▶ _WHAT IS REQUIRED_
Give again, word for word, each line below starting at the one that contains "C4: 1500uF (plus" and ending at the one that contains "R1: none -> 30 (GND, NET7)".

▶ _DATA TO USE_
<<<<

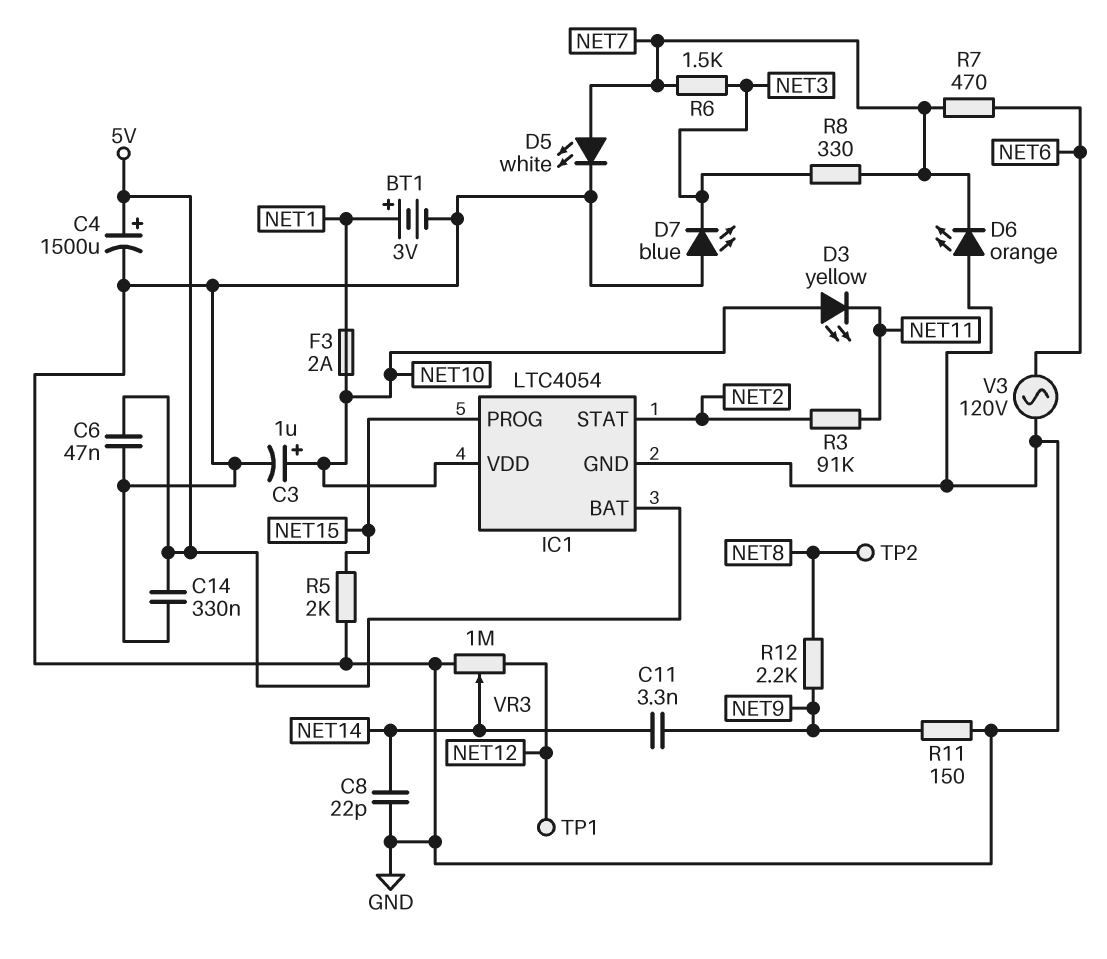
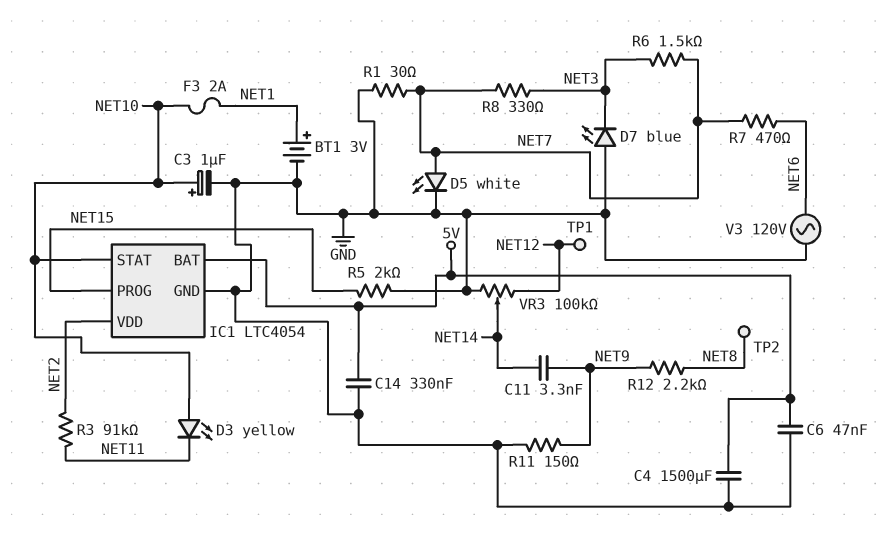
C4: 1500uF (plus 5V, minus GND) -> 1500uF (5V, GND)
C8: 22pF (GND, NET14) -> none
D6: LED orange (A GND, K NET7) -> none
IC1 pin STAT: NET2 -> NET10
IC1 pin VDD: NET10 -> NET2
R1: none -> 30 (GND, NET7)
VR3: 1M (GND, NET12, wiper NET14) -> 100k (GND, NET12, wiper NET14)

>>>>
<<<<

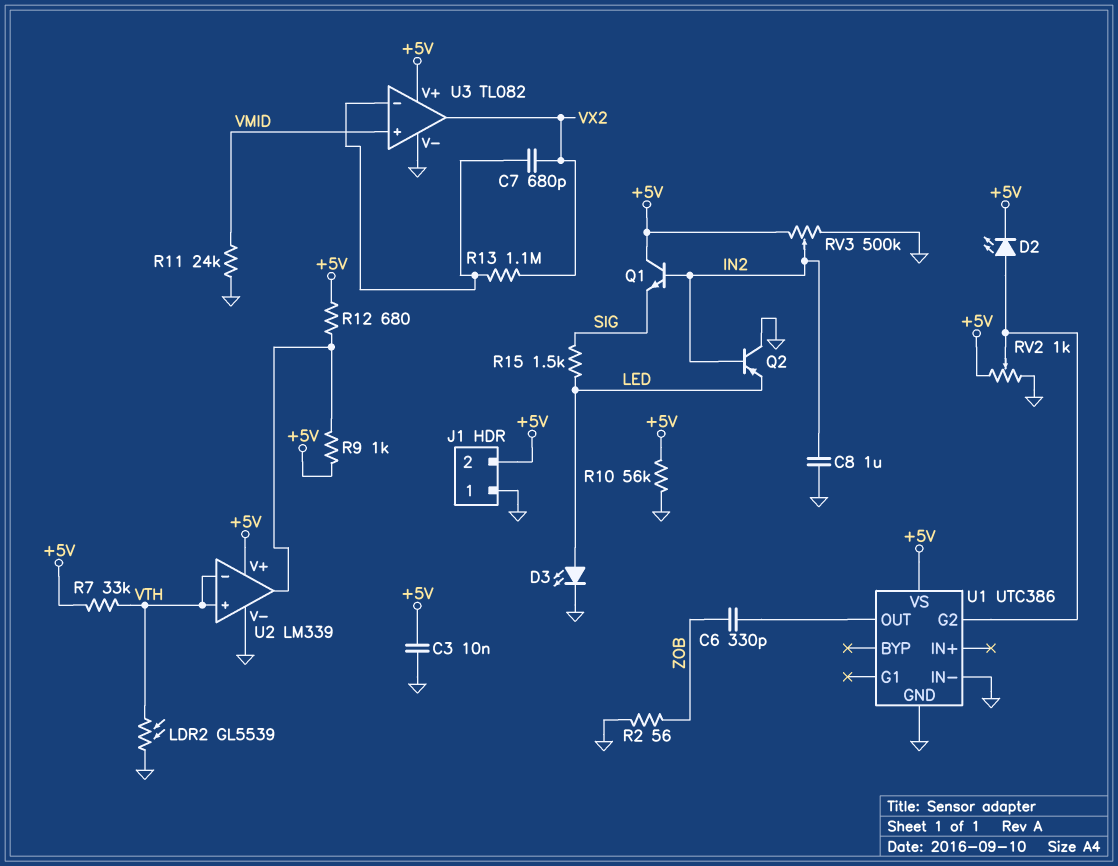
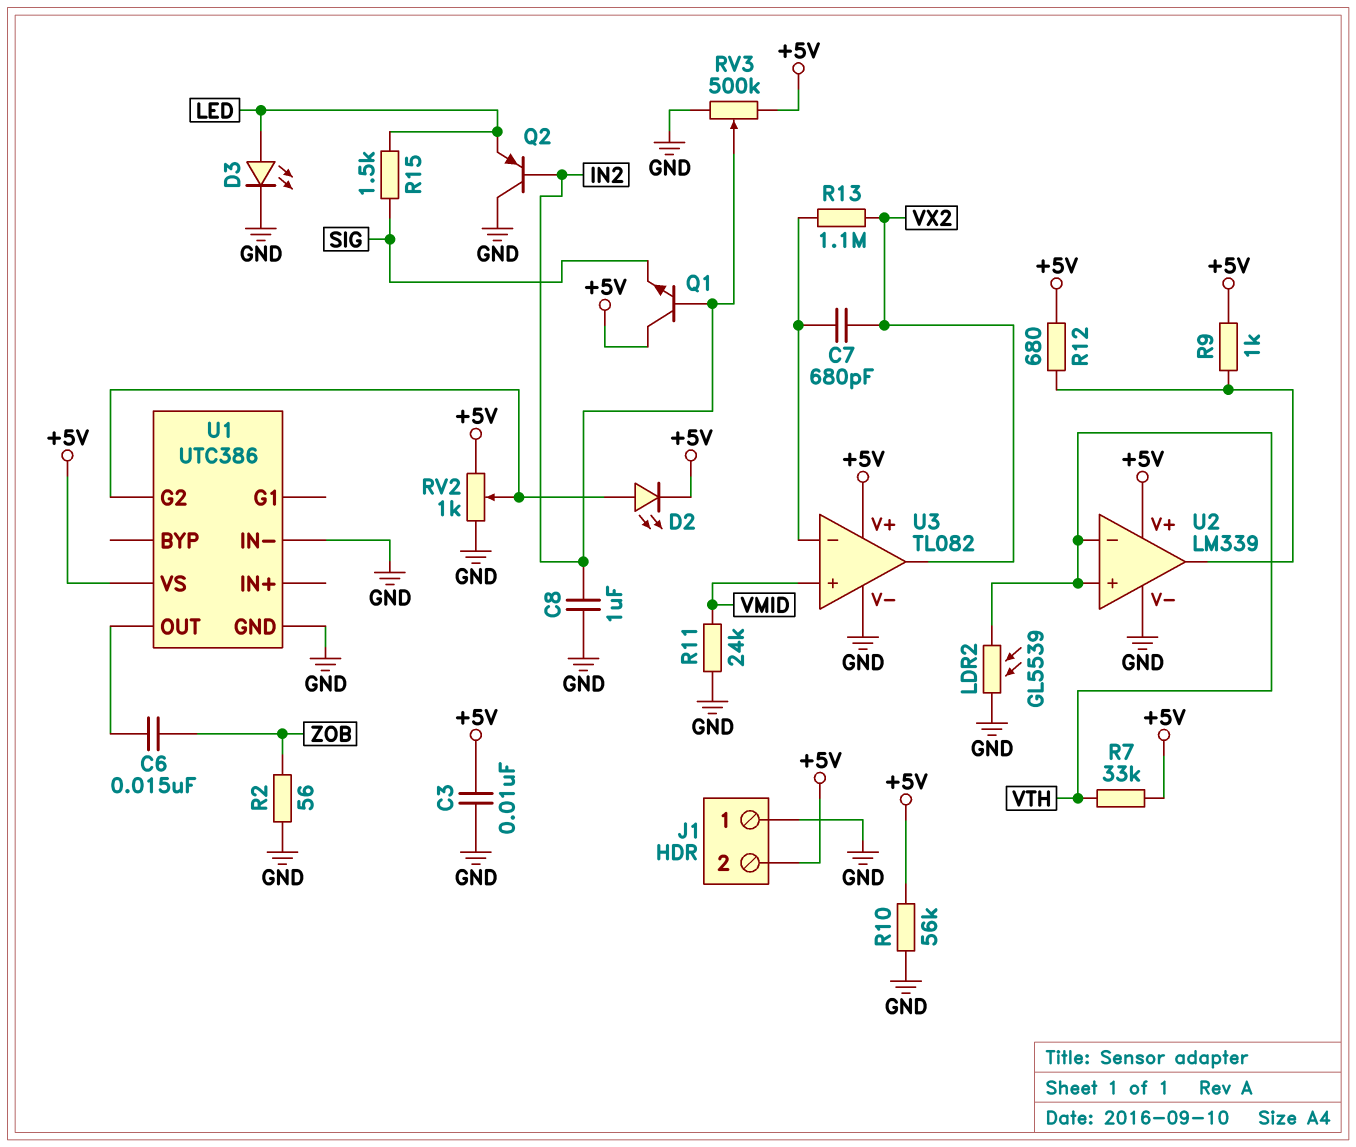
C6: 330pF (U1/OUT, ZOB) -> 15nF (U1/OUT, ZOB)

>>>>
<<<<

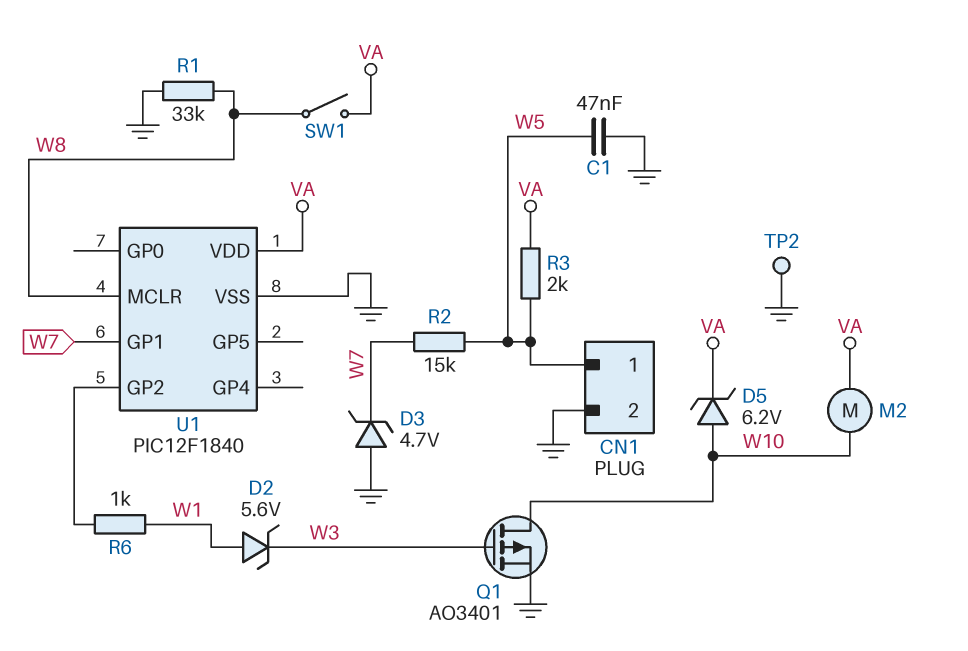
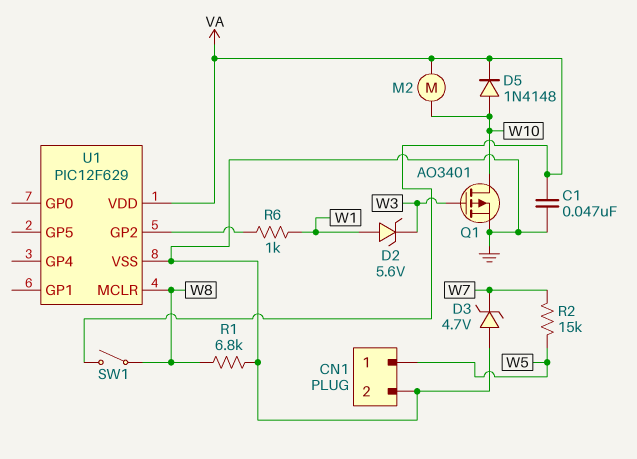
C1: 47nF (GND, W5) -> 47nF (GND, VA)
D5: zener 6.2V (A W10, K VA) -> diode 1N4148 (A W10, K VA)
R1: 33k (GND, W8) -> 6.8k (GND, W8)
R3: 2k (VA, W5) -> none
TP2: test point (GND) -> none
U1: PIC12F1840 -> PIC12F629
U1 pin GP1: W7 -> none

>>>>

▶ _SOLUTION TO THIS EXERCISE_
C4: 1500uF (plus 5V, minus GND) -> 1500uF (5V, GND)
C8: 22pF (GND, NET14) -> none
D6: LED orange (A GND, K NET7) -> none
IC1 pin STAT: NET2 -> NET10
IC1 pin VDD: NET10 -> NET2
R1: none -> 30 (GND, NET7)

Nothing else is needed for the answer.